*** Begin section ***

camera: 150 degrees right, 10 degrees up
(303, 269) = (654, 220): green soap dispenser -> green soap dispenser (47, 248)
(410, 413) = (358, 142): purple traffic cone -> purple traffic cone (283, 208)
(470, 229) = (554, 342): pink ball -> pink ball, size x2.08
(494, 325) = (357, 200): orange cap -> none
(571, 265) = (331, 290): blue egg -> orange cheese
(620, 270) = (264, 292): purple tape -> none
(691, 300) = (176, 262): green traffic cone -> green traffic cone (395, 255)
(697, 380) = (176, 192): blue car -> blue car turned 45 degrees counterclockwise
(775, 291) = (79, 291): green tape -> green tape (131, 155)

*** End section ***
*** Begin section ***

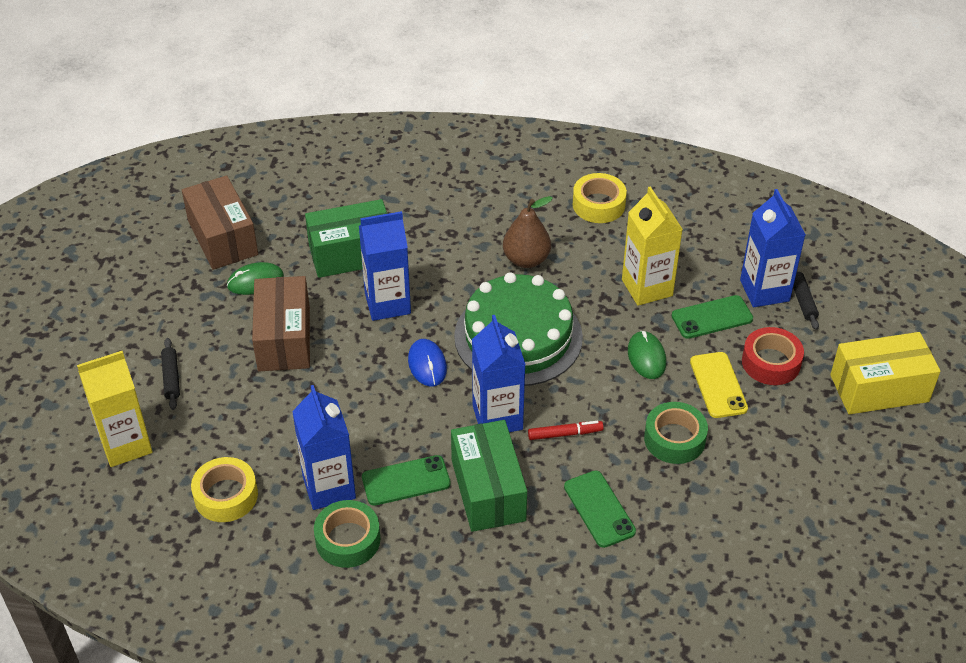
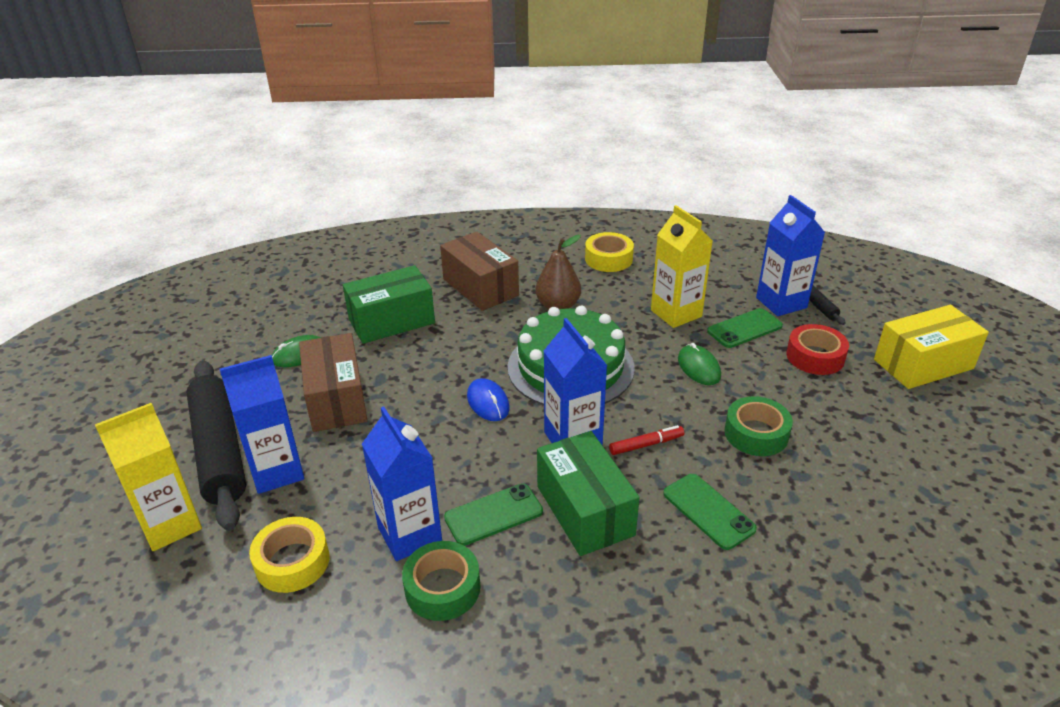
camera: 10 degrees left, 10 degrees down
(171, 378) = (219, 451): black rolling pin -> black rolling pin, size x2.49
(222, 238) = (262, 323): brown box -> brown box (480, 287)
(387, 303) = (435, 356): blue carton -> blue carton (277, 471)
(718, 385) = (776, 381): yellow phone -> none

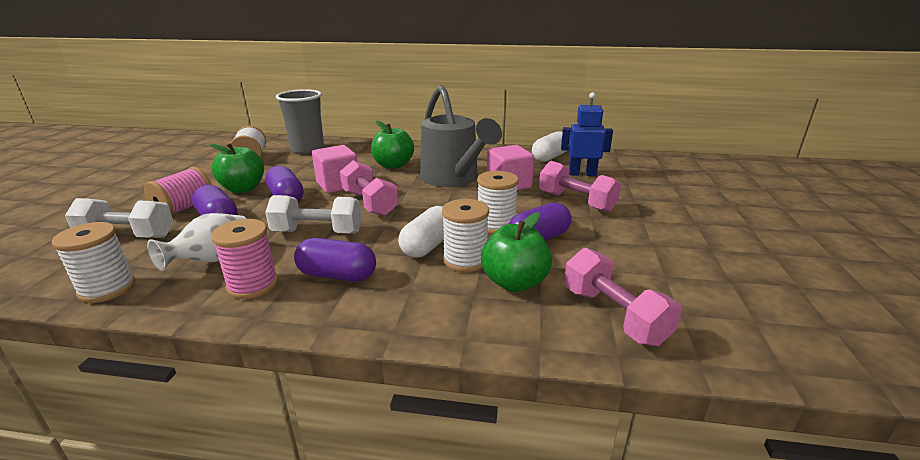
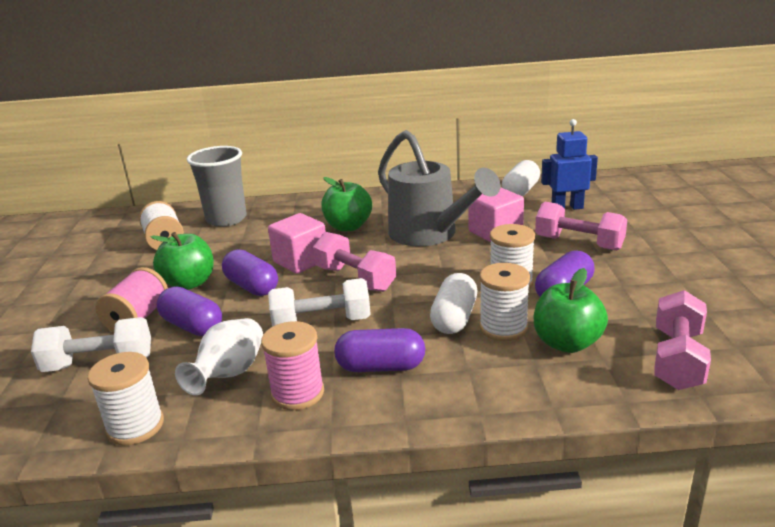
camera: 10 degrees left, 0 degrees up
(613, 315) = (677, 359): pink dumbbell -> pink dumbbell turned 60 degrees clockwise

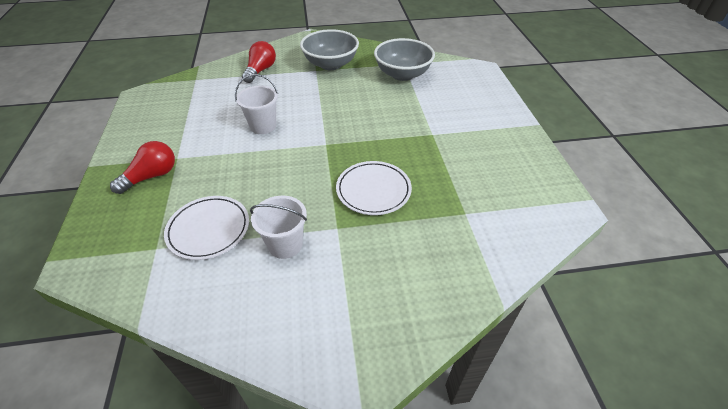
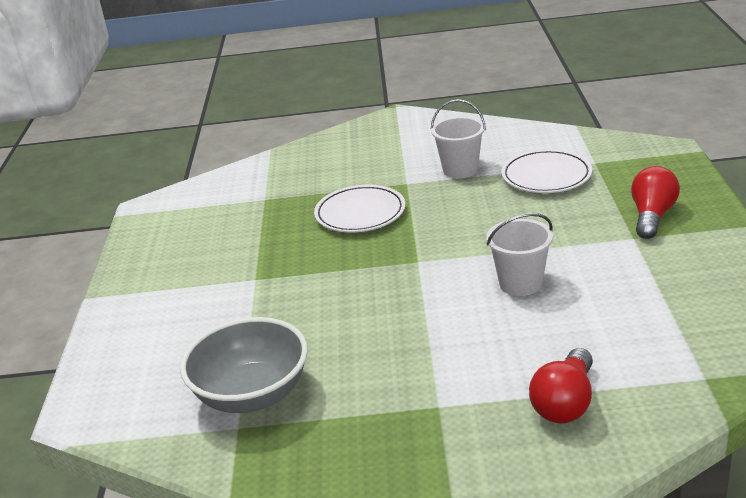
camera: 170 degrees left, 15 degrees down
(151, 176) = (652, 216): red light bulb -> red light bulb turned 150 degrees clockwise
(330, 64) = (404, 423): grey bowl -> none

*** End section ***

HOW TO COMPLETE THIS TASK:
Print, without alteration, only the lines above between the one holding "camera: 150 degrees right, 10 degrees up" and the one holding "(470, 229) = (554, 342): pink", inclusive.

EXERCISE OUTPUT:
camera: 150 degrees right, 10 degrees up
(303, 269) = (654, 220): green soap dispenser -> green soap dispenser (47, 248)
(410, 413) = (358, 142): purple traffic cone -> purple traffic cone (283, 208)
(470, 229) = (554, 342): pink ball -> pink ball, size x2.08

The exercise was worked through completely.